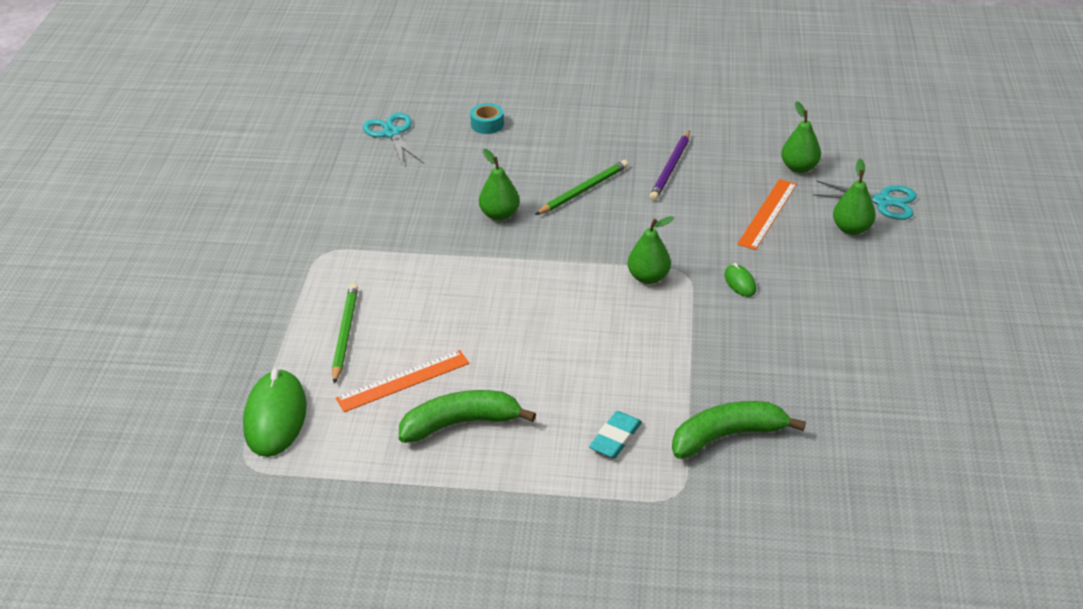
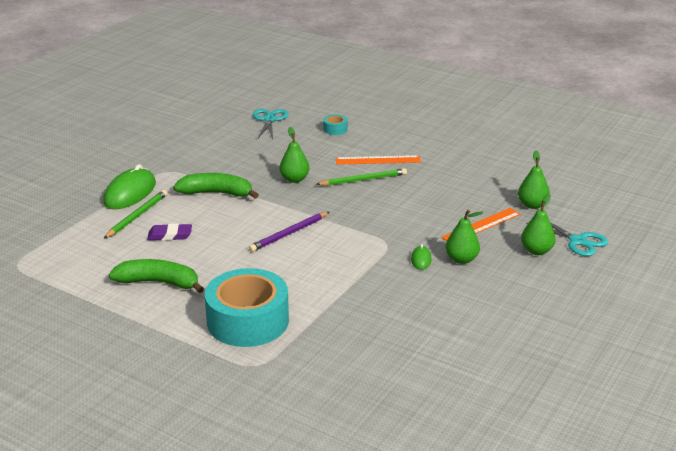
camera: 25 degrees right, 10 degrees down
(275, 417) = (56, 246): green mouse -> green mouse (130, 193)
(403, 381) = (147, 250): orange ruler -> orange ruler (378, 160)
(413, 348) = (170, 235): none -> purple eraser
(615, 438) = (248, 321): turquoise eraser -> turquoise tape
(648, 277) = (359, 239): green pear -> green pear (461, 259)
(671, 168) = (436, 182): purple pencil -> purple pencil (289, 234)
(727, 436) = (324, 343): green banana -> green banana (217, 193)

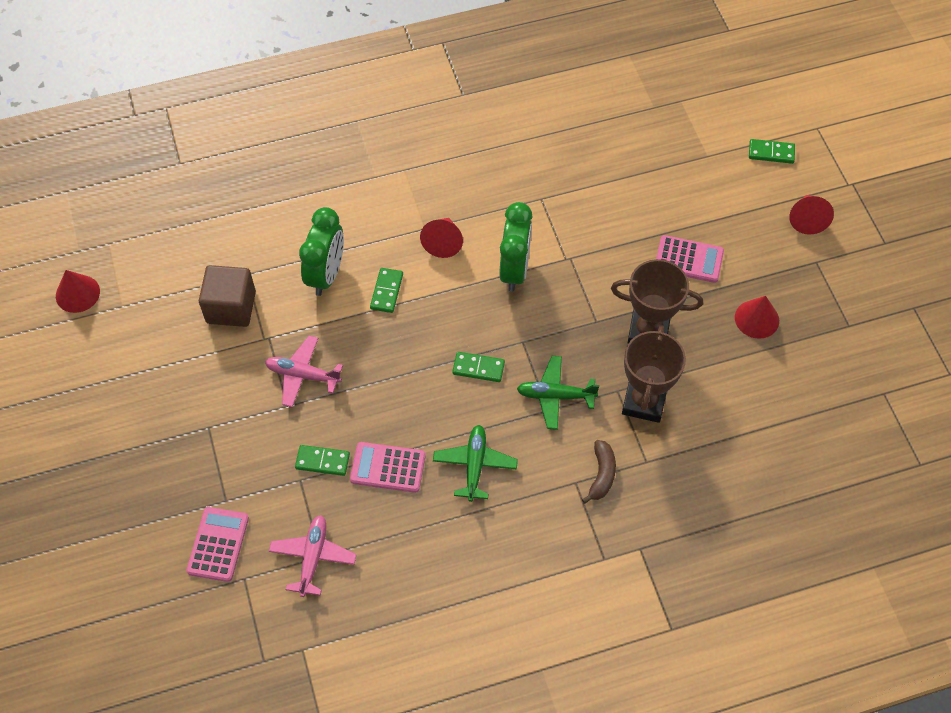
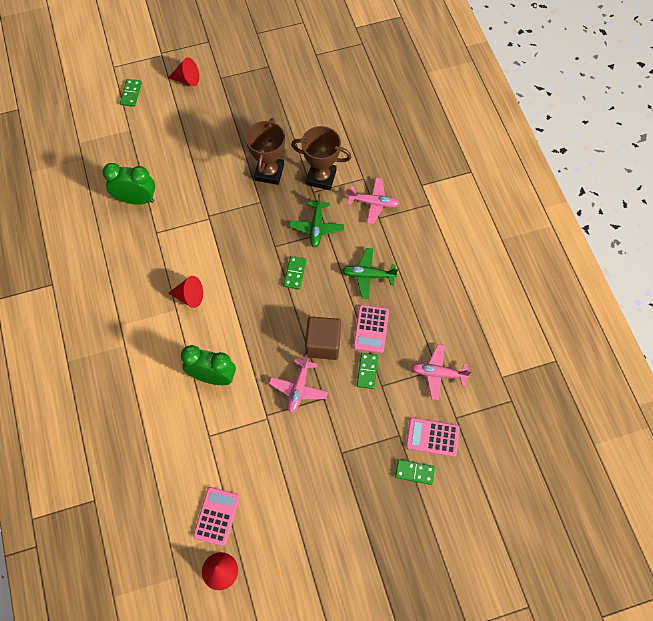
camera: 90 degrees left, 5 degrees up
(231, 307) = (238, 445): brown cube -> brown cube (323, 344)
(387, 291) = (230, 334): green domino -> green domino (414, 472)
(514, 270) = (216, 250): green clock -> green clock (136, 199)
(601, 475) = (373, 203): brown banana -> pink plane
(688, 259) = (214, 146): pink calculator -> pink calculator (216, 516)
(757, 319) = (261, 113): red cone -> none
========================
### Problem to work on
Repeat, with no changes, each line from the one with "(231, 307) = (238, 445): brown" to the end of the listing, including both ends and nothing else.

### Answer area
(231, 307) = (238, 445): brown cube -> brown cube (323, 344)
(387, 291) = (230, 334): green domino -> green domino (414, 472)
(514, 270) = (216, 250): green clock -> green clock (136, 199)
(601, 475) = (373, 203): brown banana -> pink plane
(688, 259) = (214, 146): pink calculator -> pink calculator (216, 516)
(757, 319) = (261, 113): red cone -> none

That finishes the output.